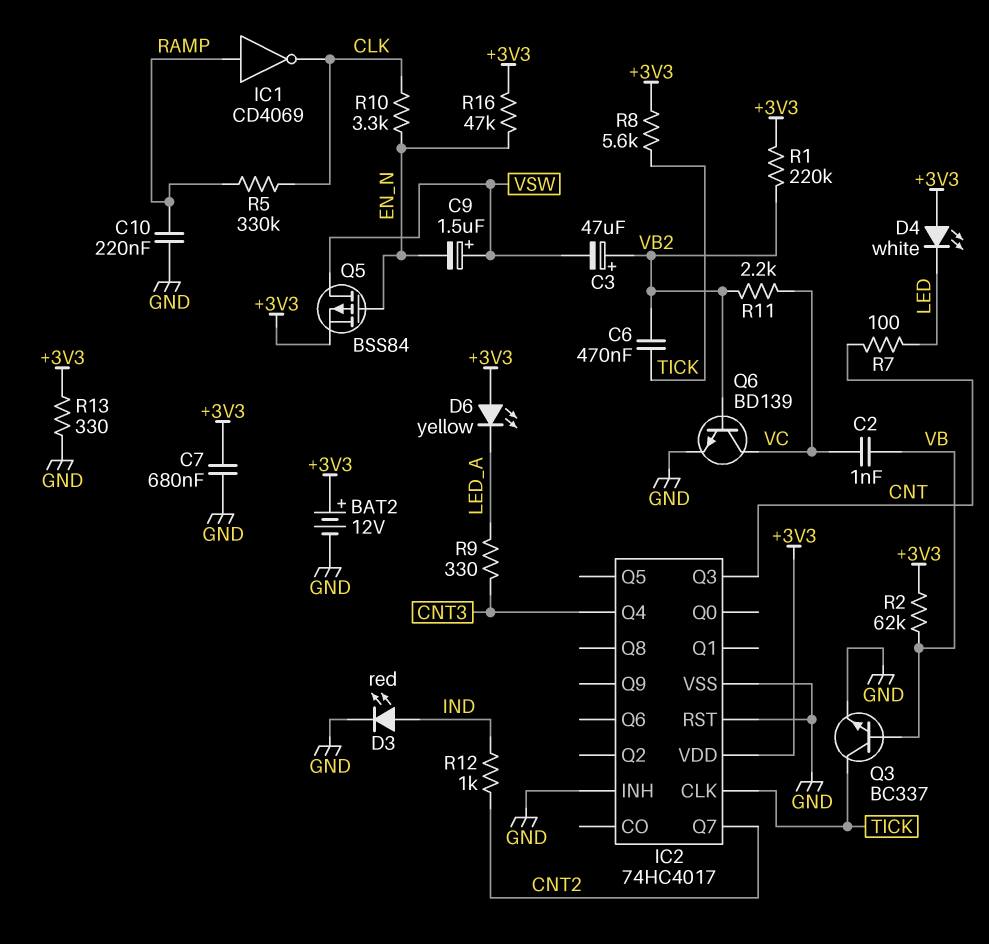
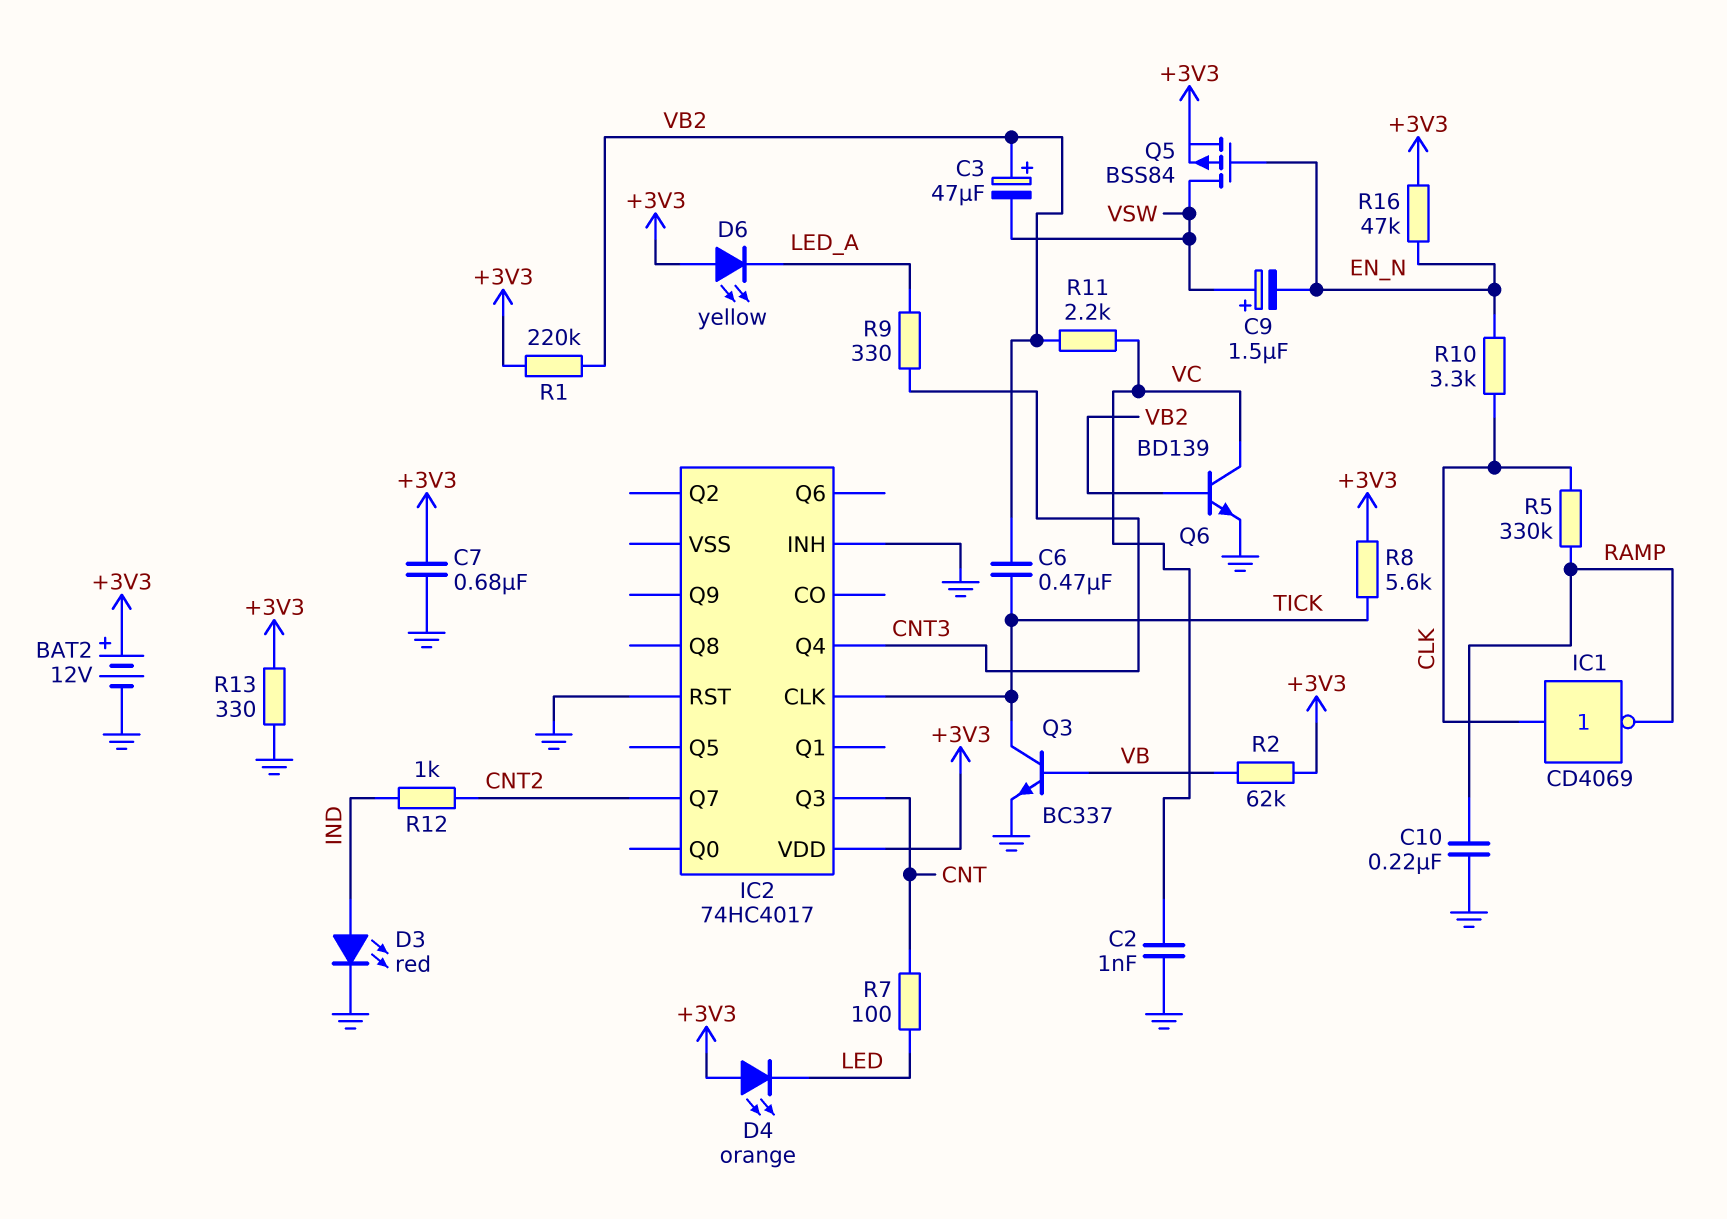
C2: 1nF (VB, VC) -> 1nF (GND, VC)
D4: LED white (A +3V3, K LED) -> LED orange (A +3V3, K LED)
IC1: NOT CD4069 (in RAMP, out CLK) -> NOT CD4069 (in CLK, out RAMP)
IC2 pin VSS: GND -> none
☆ ☆ ☆
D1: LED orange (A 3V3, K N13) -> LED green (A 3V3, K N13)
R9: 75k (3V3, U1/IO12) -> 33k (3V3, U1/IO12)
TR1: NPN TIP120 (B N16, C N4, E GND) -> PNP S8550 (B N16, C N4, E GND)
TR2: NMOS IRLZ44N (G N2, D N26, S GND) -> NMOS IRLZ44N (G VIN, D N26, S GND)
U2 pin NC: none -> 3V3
☆ ☆ ☆
**The task:**
Look above for the line with "IC1: NOT CD4069"; retype exactly that line, every line after it up to the line with "IC2 pin VSS: GND -> none", and that line too, nothing else.

**Response to this task:**
IC1: NOT CD4069 (in RAMP, out CLK) -> NOT CD4069 (in CLK, out RAMP)
IC2 pin VSS: GND -> none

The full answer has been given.